Items listed in a dataset
▬▬▬▬▬▬
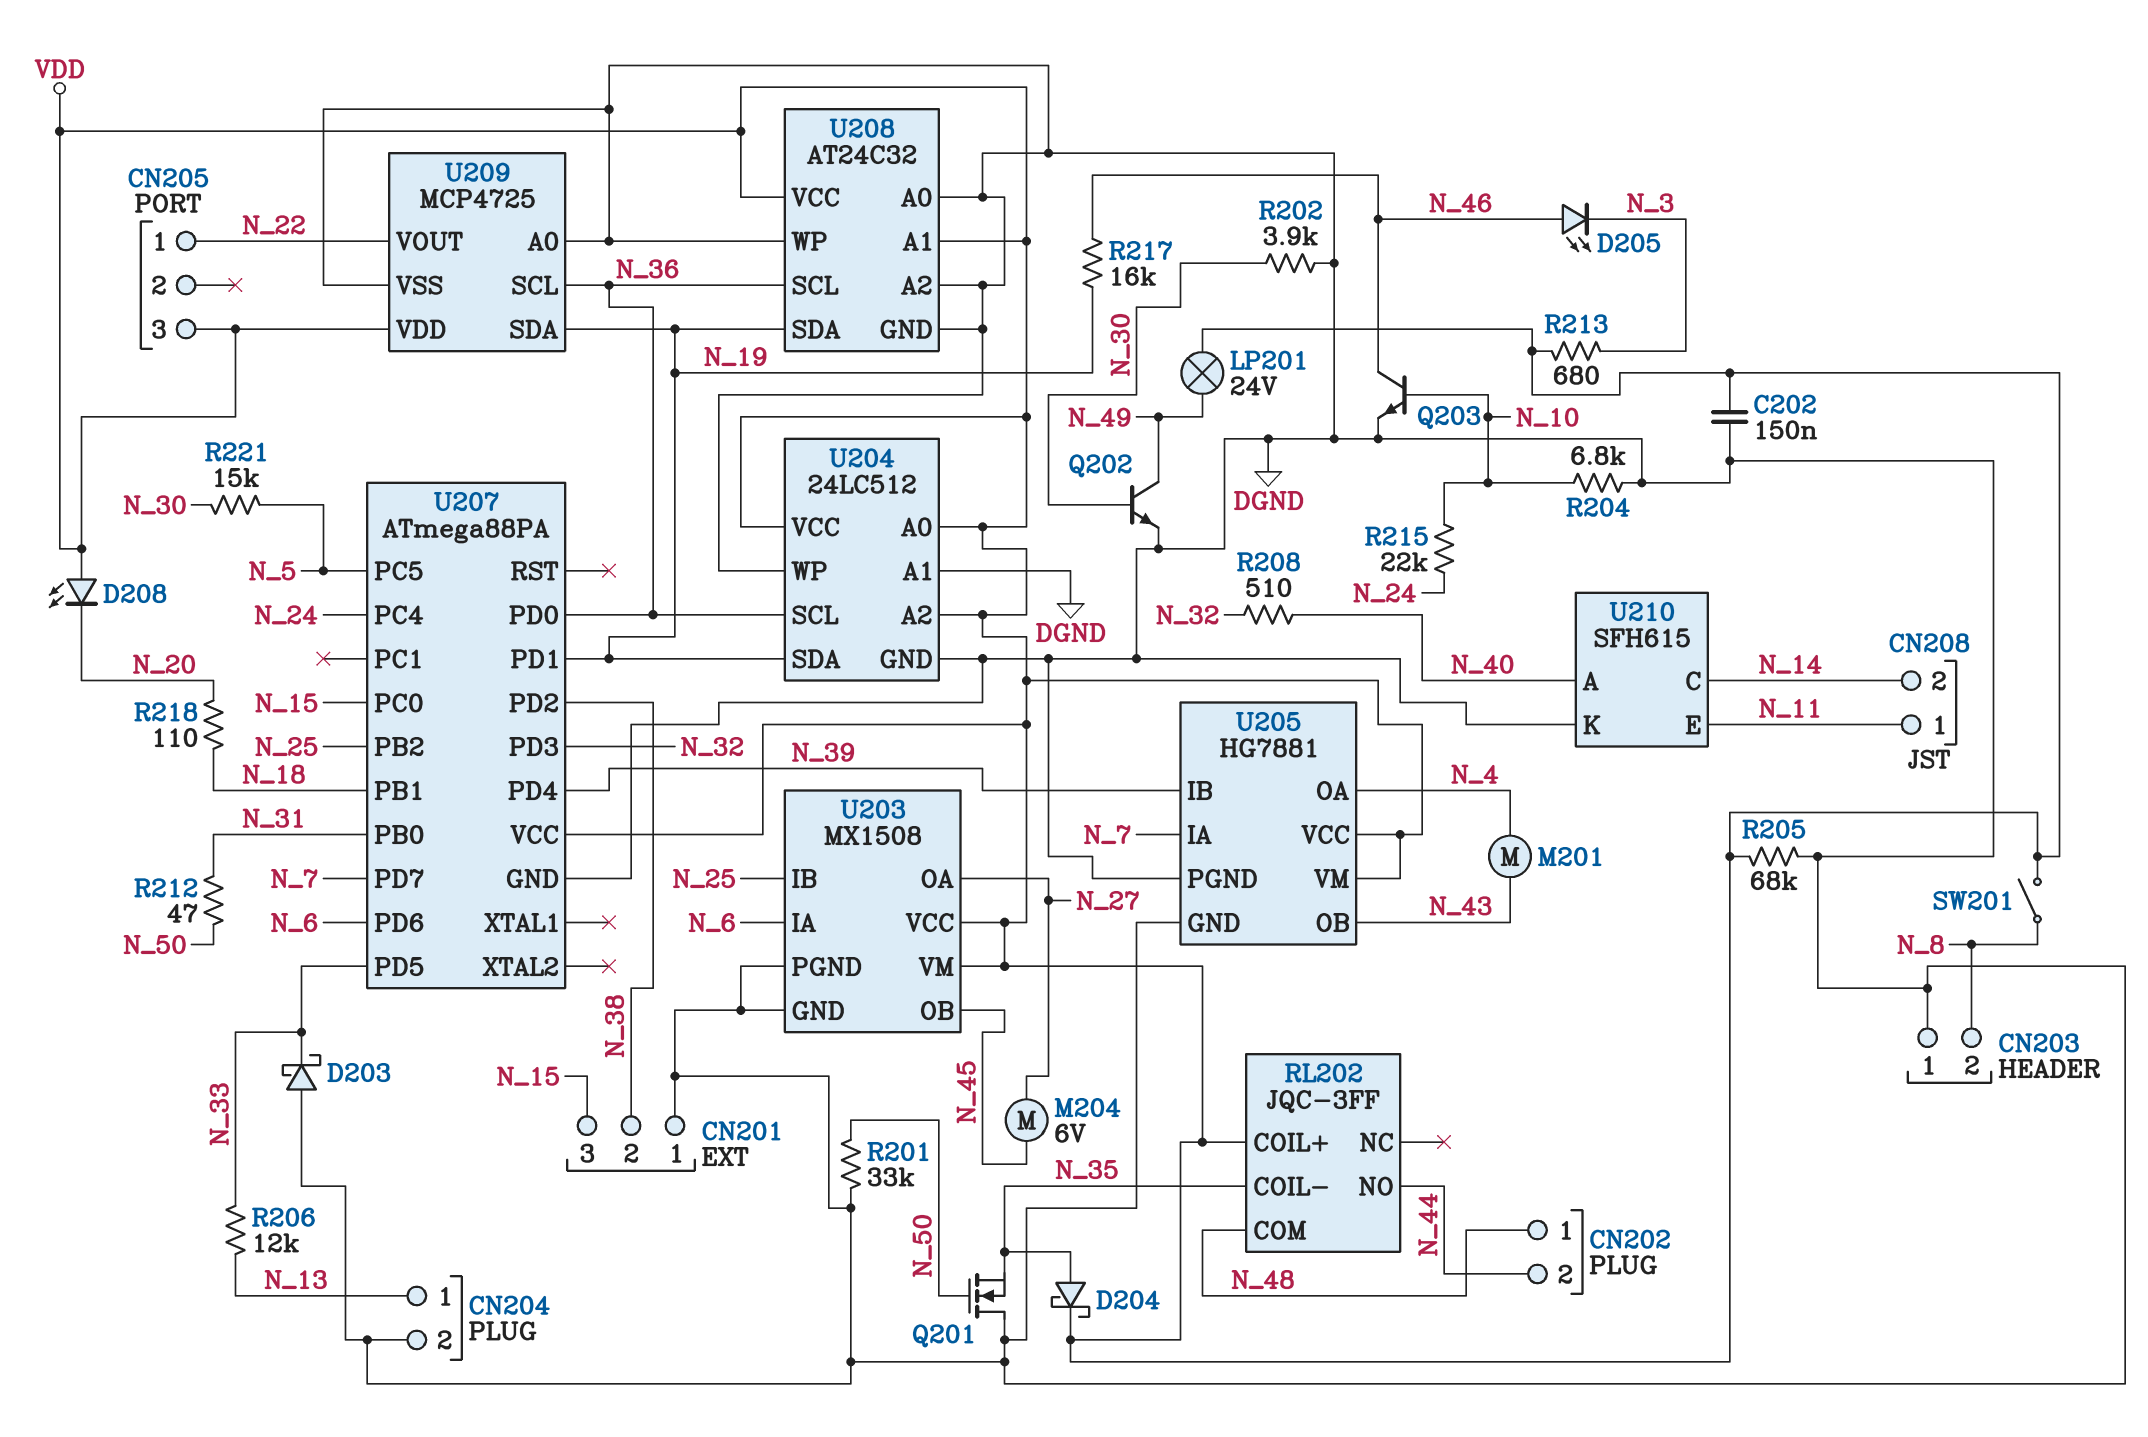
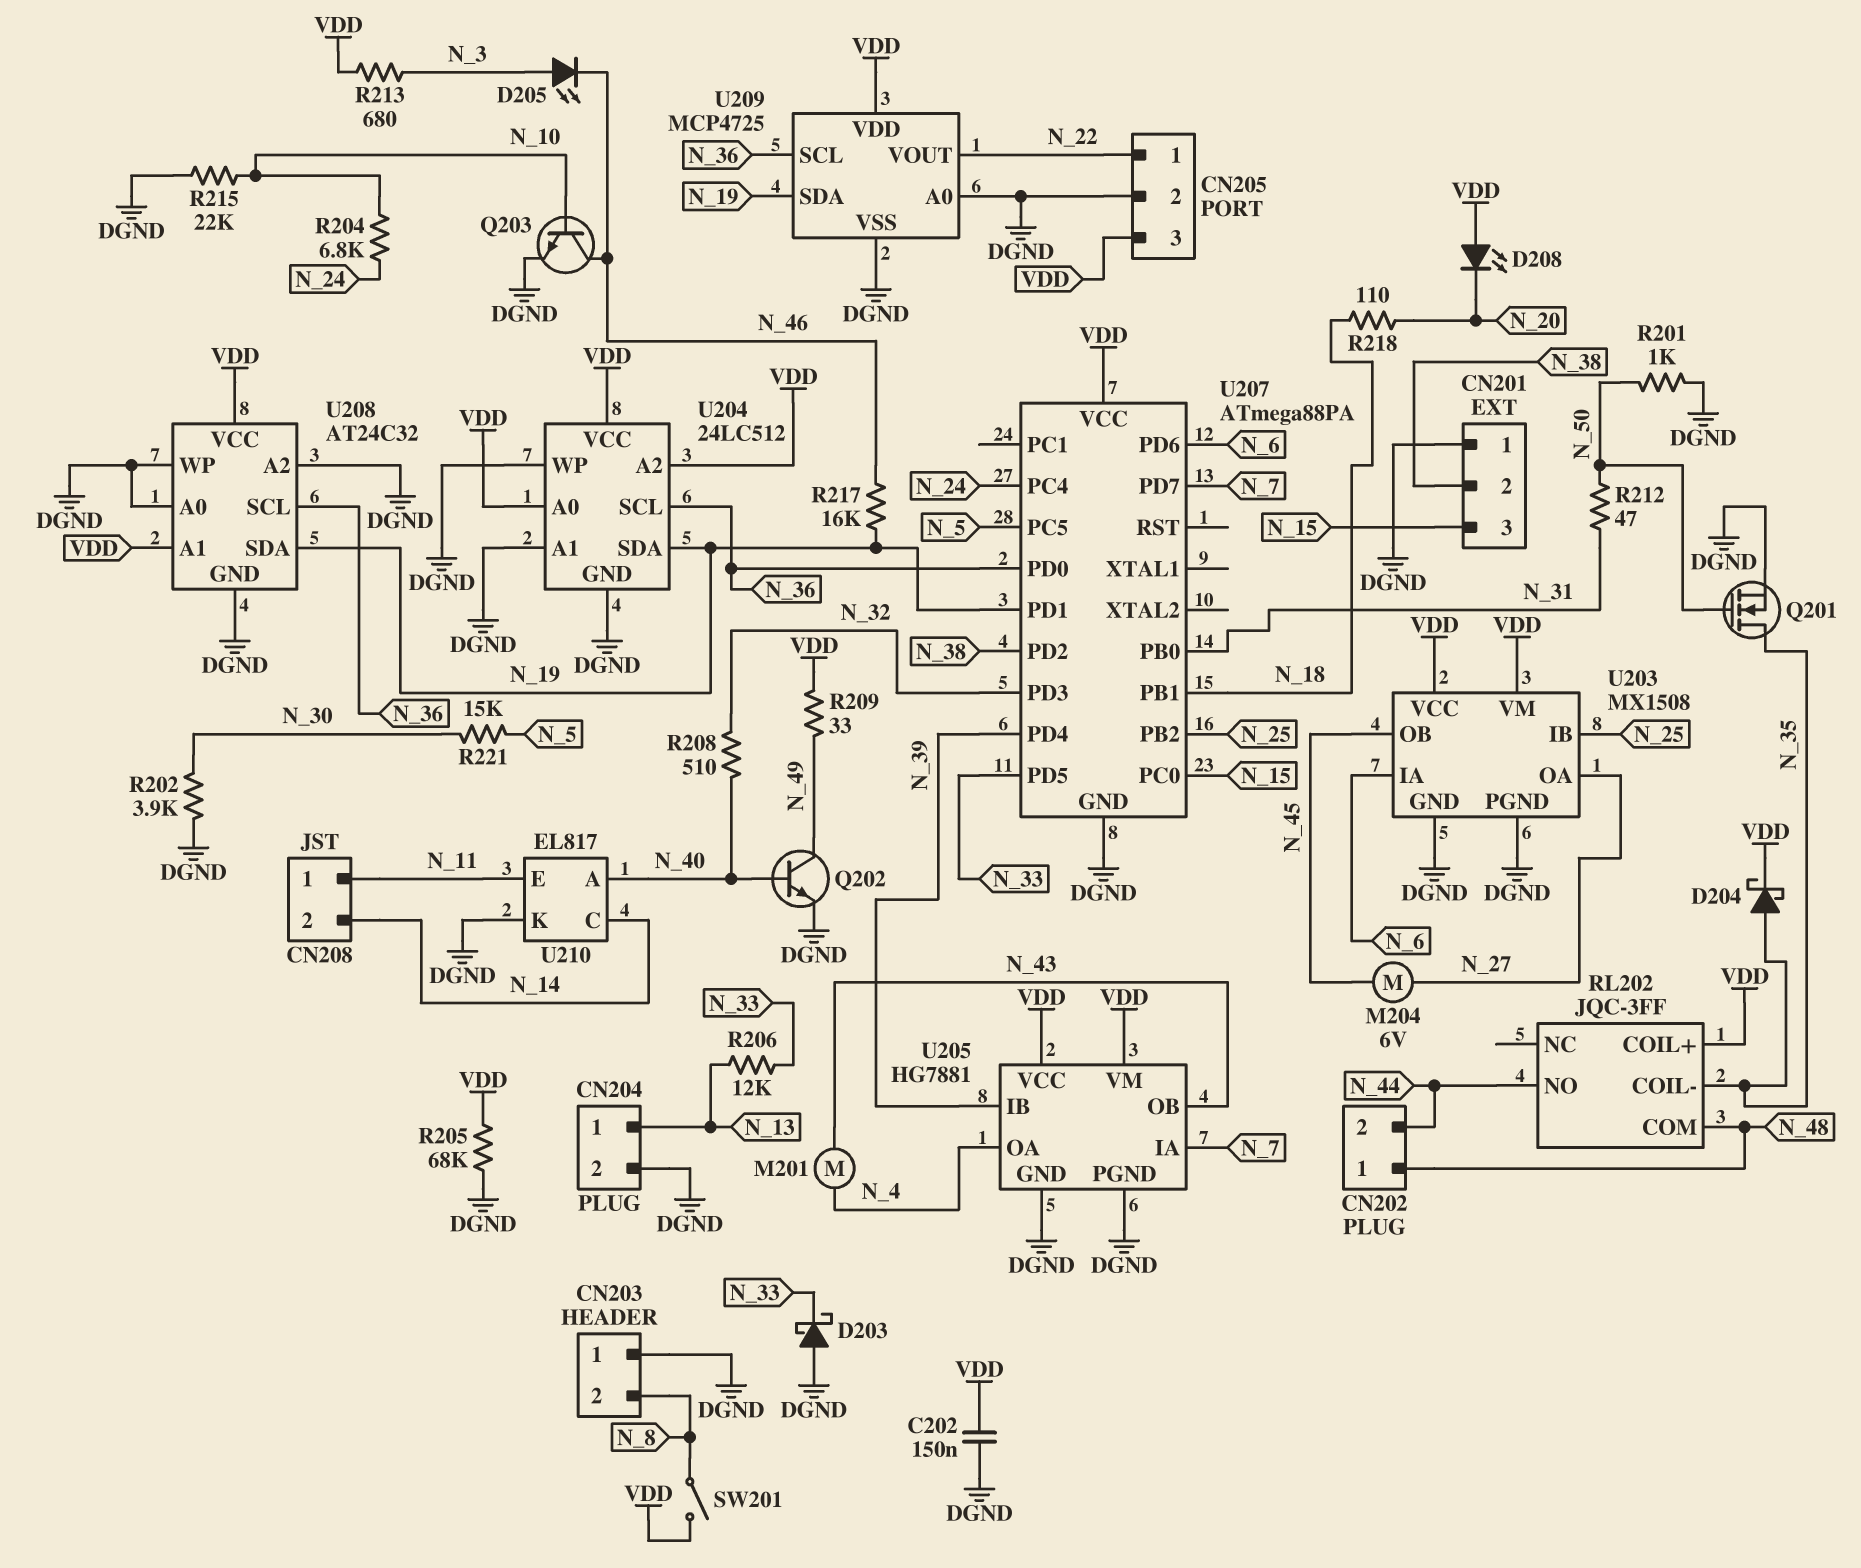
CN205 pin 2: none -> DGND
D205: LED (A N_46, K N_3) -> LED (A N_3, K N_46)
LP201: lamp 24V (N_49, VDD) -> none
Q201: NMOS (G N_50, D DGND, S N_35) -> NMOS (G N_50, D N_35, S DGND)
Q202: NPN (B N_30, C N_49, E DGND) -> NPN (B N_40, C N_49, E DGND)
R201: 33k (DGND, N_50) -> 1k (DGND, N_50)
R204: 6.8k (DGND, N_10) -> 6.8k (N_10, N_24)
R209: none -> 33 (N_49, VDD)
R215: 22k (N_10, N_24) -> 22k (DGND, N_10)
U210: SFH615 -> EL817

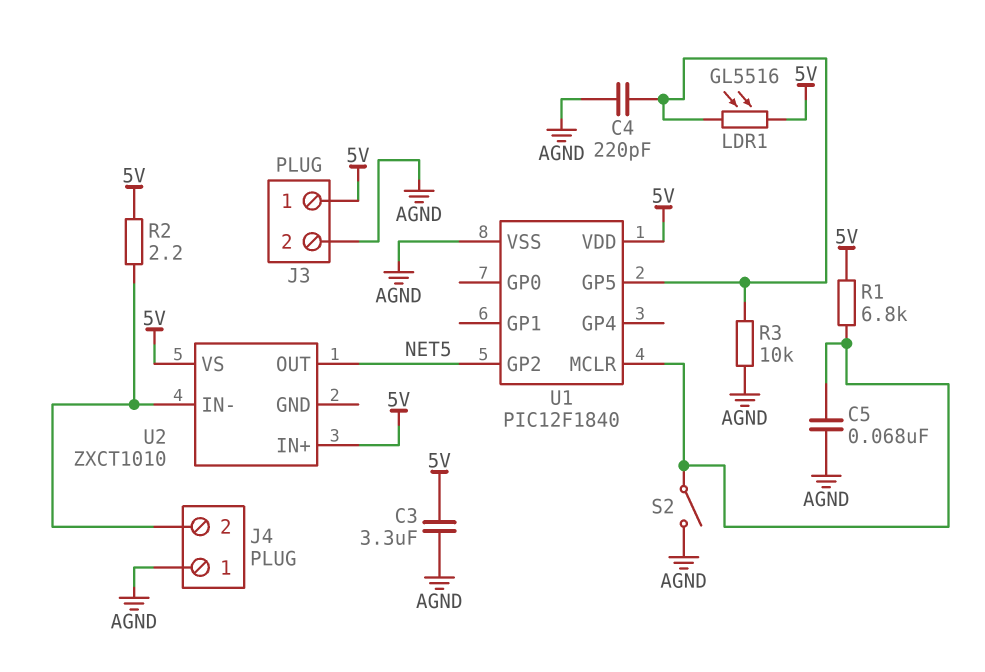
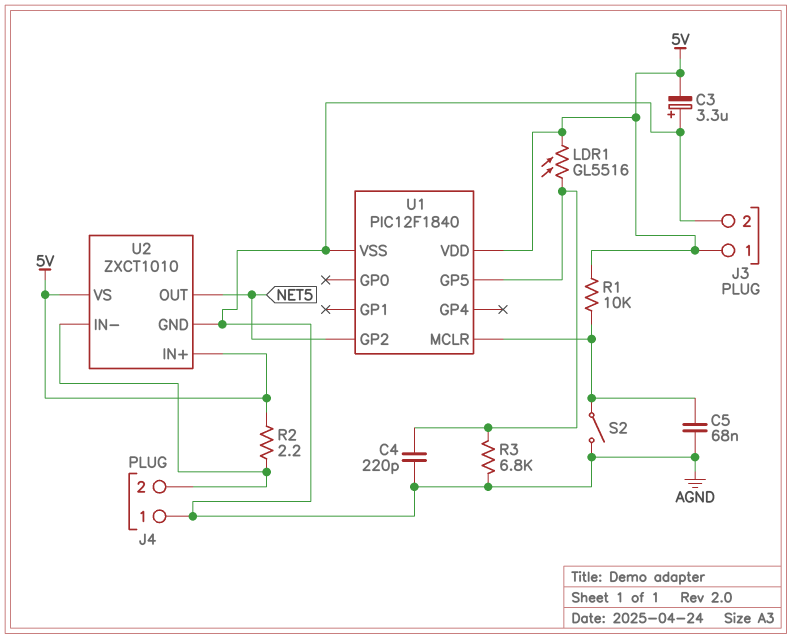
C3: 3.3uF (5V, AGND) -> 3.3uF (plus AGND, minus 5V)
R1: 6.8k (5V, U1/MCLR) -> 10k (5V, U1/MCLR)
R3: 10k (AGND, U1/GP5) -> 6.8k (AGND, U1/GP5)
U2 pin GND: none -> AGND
▬▬▬▬▬▬
Your output should be the lines from the one with "R3: 10k (AGND, U1/GP5) -> 6.8k (AGND, U1/GP5)" through the end of the records above, copied exactly.

R3: 10k (AGND, U1/GP5) -> 6.8k (AGND, U1/GP5)
U2 pin GND: none -> AGND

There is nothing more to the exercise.